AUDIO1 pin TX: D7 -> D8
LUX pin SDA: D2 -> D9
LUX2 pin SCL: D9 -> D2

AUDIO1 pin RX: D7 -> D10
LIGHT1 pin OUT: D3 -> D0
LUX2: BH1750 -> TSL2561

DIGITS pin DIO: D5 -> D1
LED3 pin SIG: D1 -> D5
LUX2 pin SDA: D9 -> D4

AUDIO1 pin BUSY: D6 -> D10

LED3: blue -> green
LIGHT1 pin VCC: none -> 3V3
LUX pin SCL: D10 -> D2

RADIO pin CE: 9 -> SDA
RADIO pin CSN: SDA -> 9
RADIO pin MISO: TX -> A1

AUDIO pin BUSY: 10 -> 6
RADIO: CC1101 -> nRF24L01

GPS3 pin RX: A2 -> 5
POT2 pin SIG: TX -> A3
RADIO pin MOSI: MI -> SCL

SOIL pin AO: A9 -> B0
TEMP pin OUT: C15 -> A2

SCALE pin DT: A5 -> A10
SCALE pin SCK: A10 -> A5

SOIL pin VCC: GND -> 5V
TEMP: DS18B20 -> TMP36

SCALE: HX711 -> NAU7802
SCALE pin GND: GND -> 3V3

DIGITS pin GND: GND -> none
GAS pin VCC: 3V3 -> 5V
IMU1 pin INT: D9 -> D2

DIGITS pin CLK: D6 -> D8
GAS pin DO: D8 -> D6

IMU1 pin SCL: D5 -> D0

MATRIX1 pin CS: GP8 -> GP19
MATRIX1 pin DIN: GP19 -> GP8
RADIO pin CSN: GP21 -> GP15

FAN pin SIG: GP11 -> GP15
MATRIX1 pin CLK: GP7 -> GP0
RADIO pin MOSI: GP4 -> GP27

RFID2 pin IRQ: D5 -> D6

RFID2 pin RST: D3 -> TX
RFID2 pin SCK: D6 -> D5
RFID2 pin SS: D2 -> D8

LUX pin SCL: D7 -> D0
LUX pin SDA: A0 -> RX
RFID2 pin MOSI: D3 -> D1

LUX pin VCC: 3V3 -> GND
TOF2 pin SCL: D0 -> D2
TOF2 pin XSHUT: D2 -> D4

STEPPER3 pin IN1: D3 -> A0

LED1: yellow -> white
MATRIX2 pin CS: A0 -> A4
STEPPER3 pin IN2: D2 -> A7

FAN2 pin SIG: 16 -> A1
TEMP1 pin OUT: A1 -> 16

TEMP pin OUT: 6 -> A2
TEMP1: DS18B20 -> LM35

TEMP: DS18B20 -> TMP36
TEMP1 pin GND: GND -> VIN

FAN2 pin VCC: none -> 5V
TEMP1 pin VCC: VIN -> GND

________________

What is required:
Start at the line containing "RFID2 pin IRQ: D5 -> D6" and return each line up to and including the last line of the material.

Exercise answer:
RFID2 pin IRQ: D5 -> D6

RFID2 pin RST: D3 -> TX
RFID2 pin SCK: D6 -> D5
RFID2 pin SS: D2 -> D8

LUX pin SCL: D7 -> D0
LUX pin SDA: A0 -> RX
RFID2 pin MOSI: D3 -> D1

LUX pin VCC: 3V3 -> GND
TOF2 pin SCL: D0 -> D2
TOF2 pin XSHUT: D2 -> D4

STEPPER3 pin IN1: D3 -> A0

LED1: yellow -> white
MATRIX2 pin CS: A0 -> A4
STEPPER3 pin IN2: D2 -> A7

FAN2 pin SIG: 16 -> A1
TEMP1 pin OUT: A1 -> 16

TEMP pin OUT: 6 -> A2
TEMP1: DS18B20 -> LM35

TEMP: DS18B20 -> TMP36
TEMP1 pin GND: GND -> VIN

FAN2 pin VCC: none -> 5V
TEMP1 pin VCC: VIN -> GND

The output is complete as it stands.